Give back exactly the lines of the material below that start at the line containing "C1: 1.5nF (0V, DAC) -> 47nF (0V, DAC)" and end at the line containing "R14: 100k (0V, VI) -> 2.2k (0V, VI)", and no others.
(Beginning of PROVIDED RECORDS)
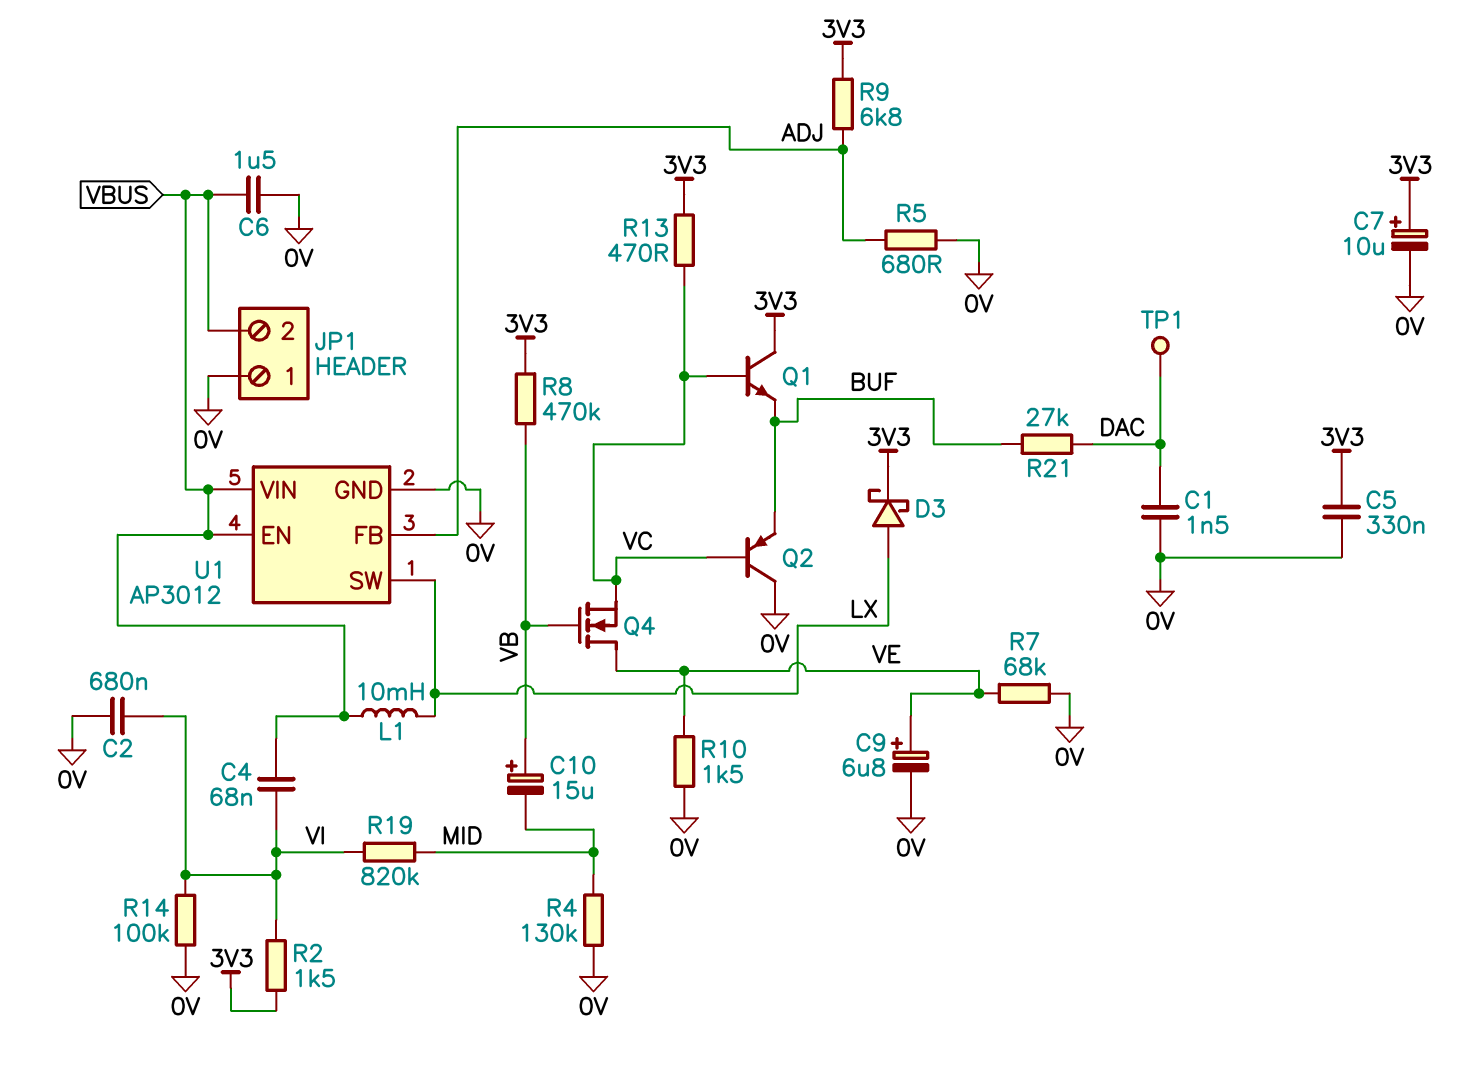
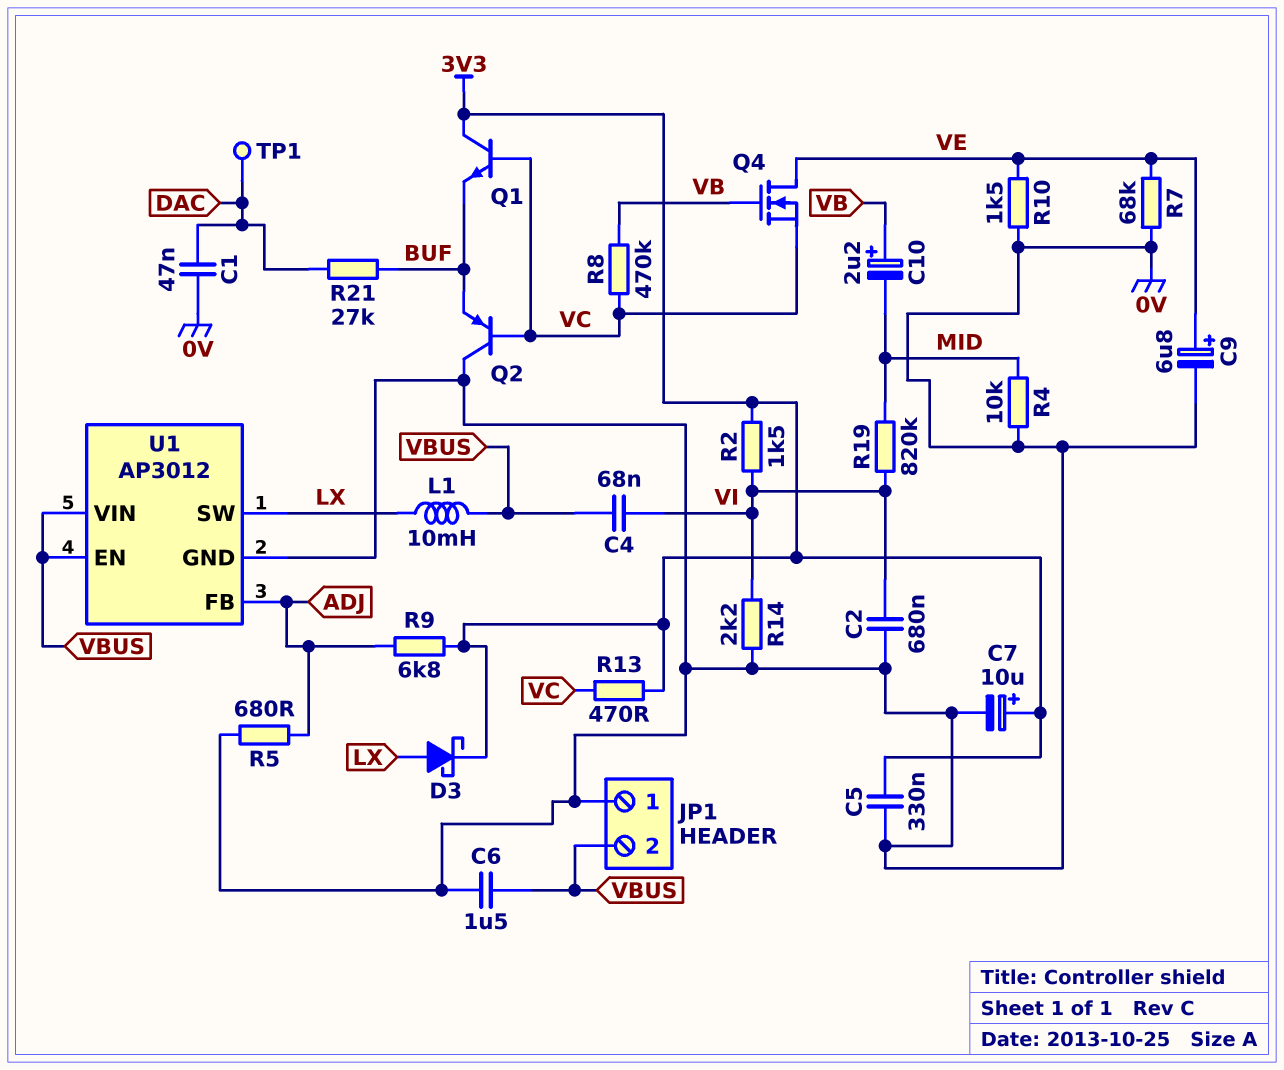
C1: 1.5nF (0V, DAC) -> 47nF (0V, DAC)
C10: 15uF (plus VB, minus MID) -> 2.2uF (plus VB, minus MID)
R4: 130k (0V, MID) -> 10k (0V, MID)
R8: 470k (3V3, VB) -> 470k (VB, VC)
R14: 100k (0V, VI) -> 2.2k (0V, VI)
(End of PROVIDED RECORDS)
(Beginning of PROVIDED RECORDS)
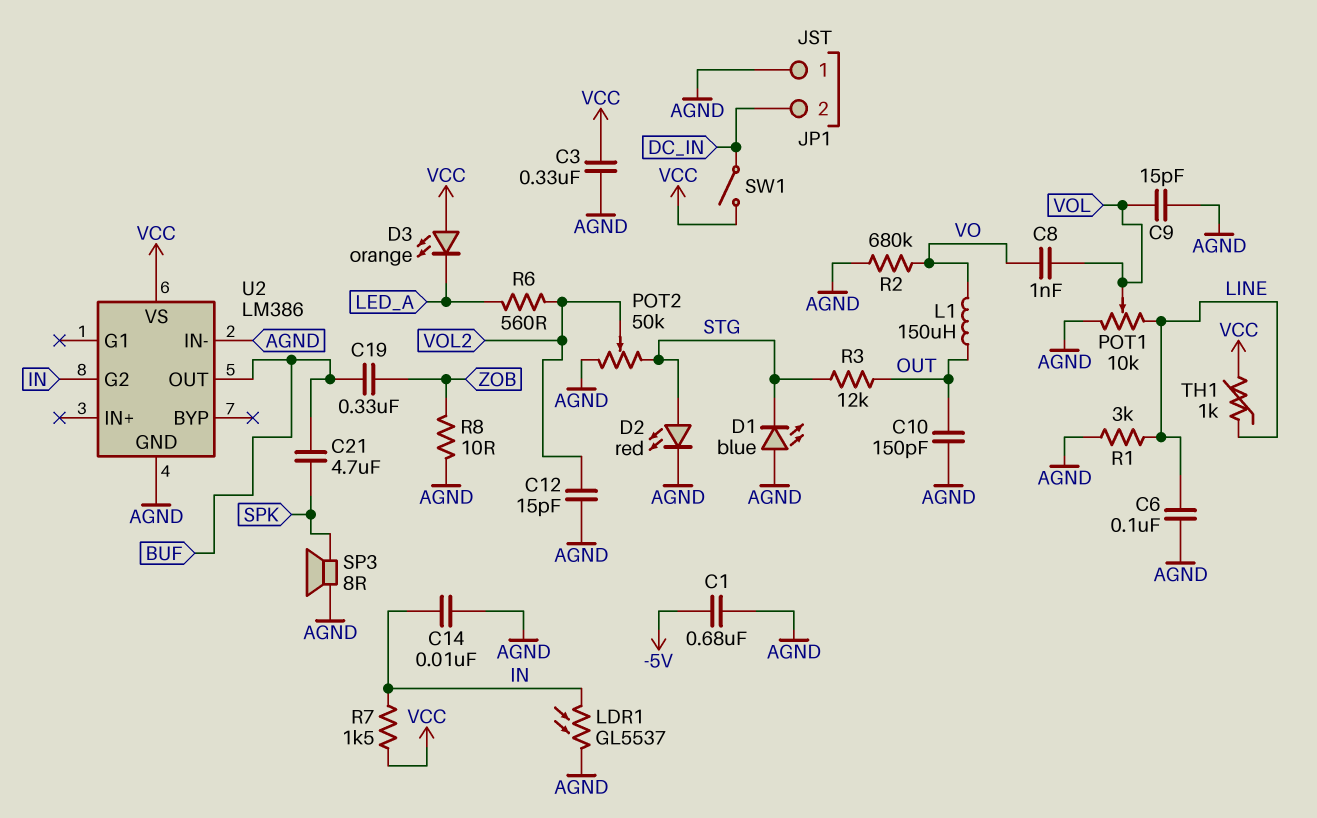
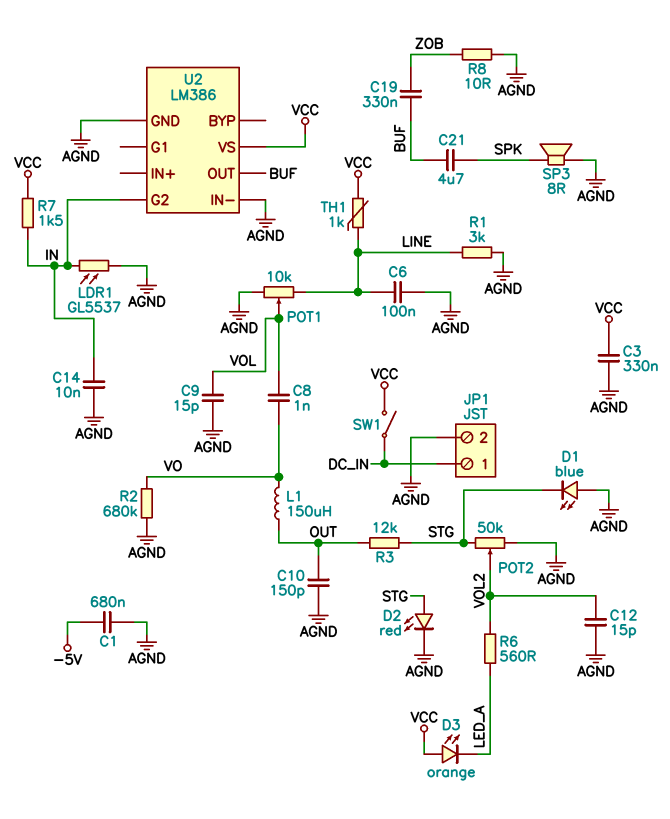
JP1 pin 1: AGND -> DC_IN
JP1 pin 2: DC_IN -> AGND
(End of PROVIDED RECORDS)
:: WRITTEN SOLUTION ::
C1: 1.5nF (0V, DAC) -> 47nF (0V, DAC)
C10: 15uF (plus VB, minus MID) -> 2.2uF (plus VB, minus MID)
R4: 130k (0V, MID) -> 10k (0V, MID)
R8: 470k (3V3, VB) -> 470k (VB, VC)
R14: 100k (0V, VI) -> 2.2k (0V, VI)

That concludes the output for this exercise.